[AVAILABLE RECORDS — start]
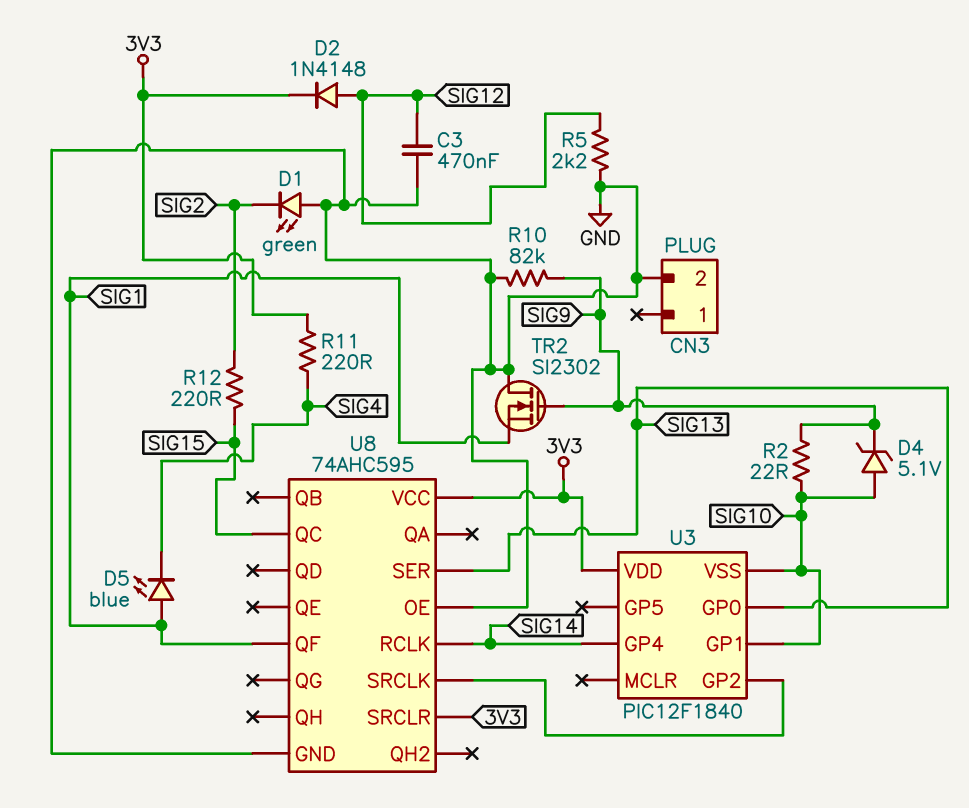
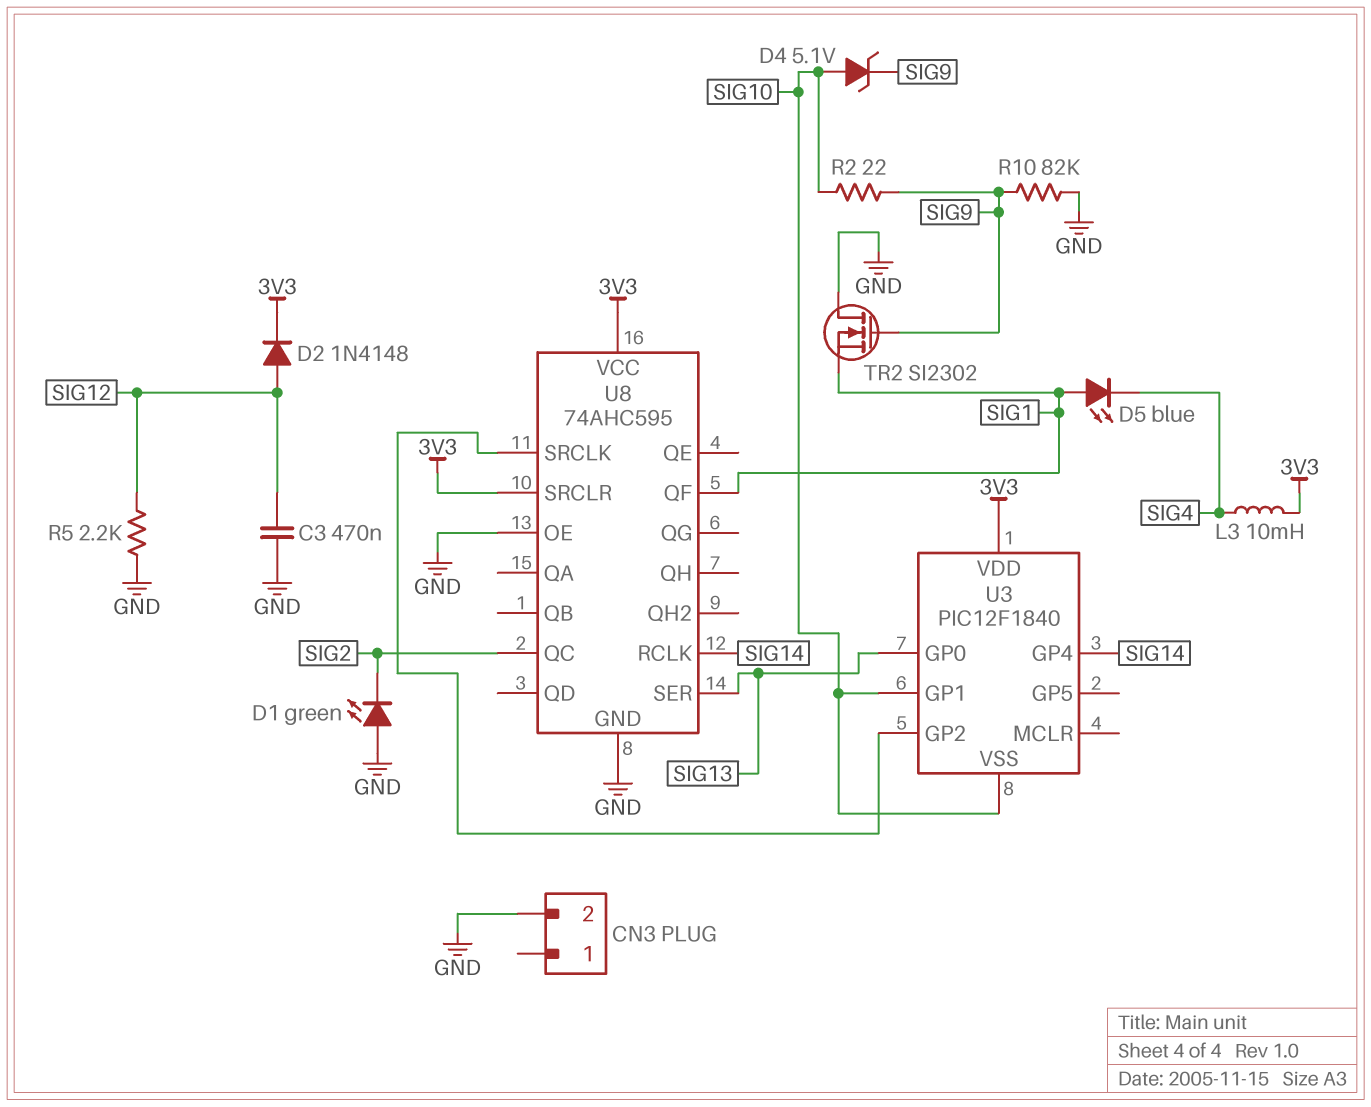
L3: none -> 10mH (3V3, SIG4)
R11: 220 (3V3, SIG4) -> none
R12: 220 (SIG2, SIG15) -> none
U8 pin QC: SIG15 -> SIG2

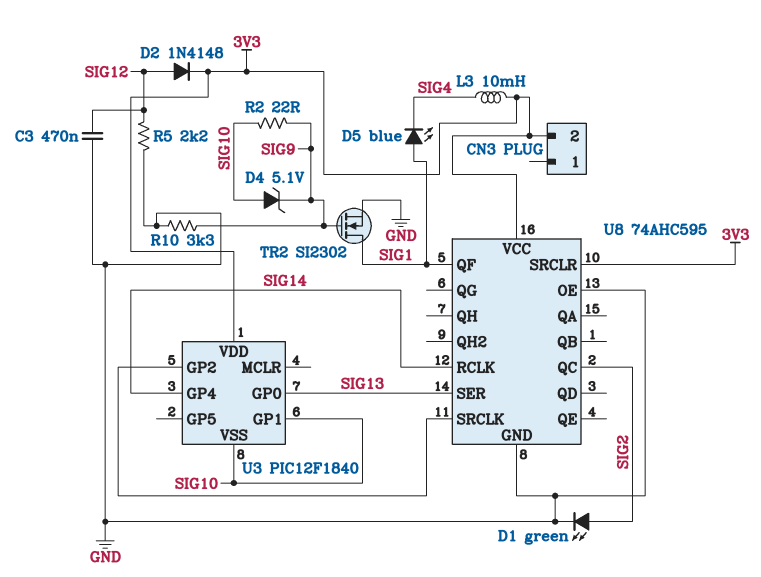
CN3 pin 2: GND -> 3V3
D1: LED green (A GND, K SIG2) -> LED green (A SIG2, K GND)
R10: 82k (GND, SIG9) -> 3.3k (GND, SIG9)
TR2: NMOS SI2302 (G SIG9, D GND, S SIG1) -> NMOS SI2302 (G SIG9, D SIG1, S GND)

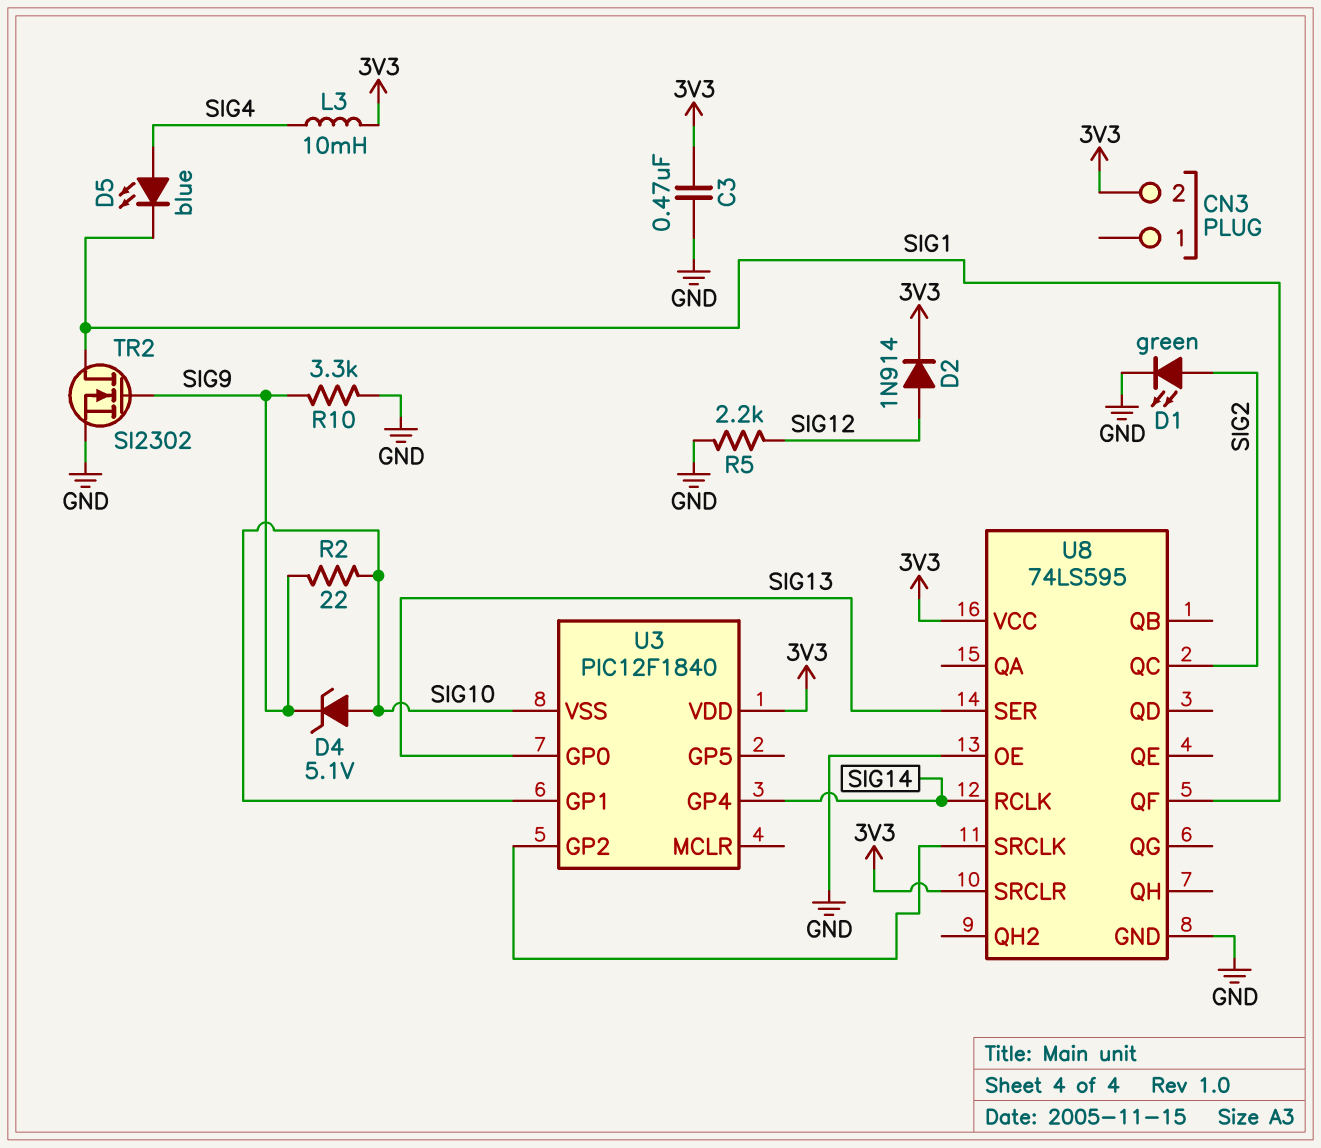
C3: 470nF (GND, SIG12) -> 470nF (3V3, GND)
D2: diode 1N4148 (A SIG12, K 3V3) -> diode 1N914 (A SIG12, K 3V3)
D5: LED blue (A SIG1, K SIG4) -> LED blue (A SIG4, K SIG1)
U8: 74AHC595 -> 74LS595

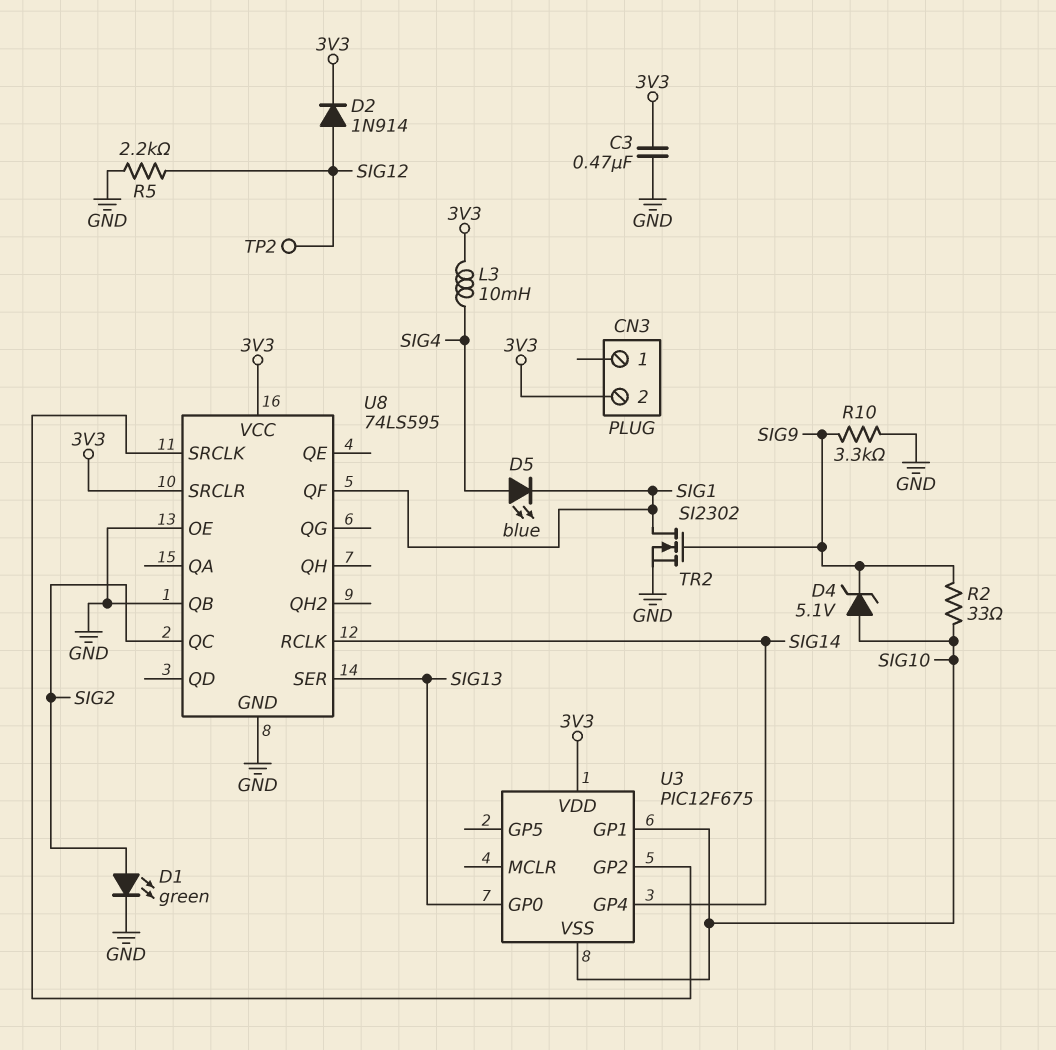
R2: 22 (SIG9, SIG10) -> 33 (SIG9, SIG10)
TP2: none -> test point (SIG12)
U3: PIC12F1840 -> PIC12F675
U8 pin QB: none -> GND

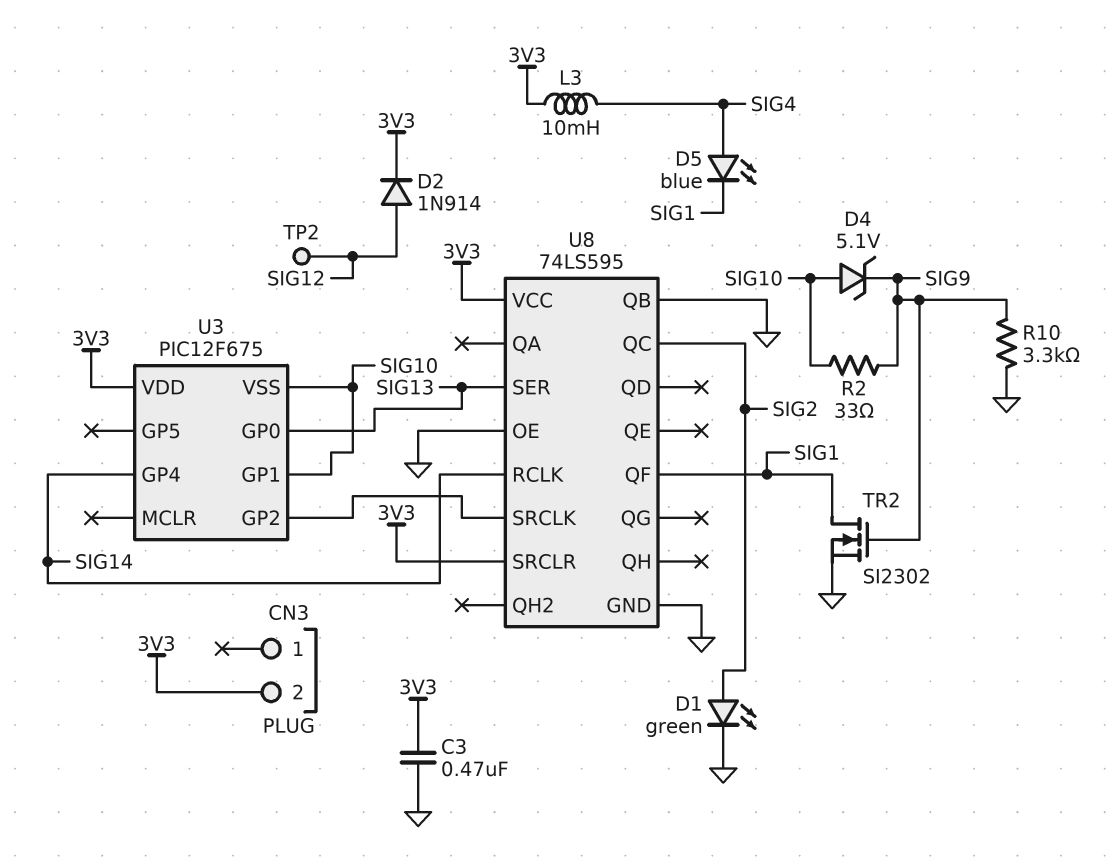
R5: 2.2k (GND, SIG12) -> none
[AVAILABLE RECORDS — finish]
* **WORK ITEM**
Find the count of lines in the data above where the string "none" occurs. Provide that number alone.

* **ANSWER SECTION**
6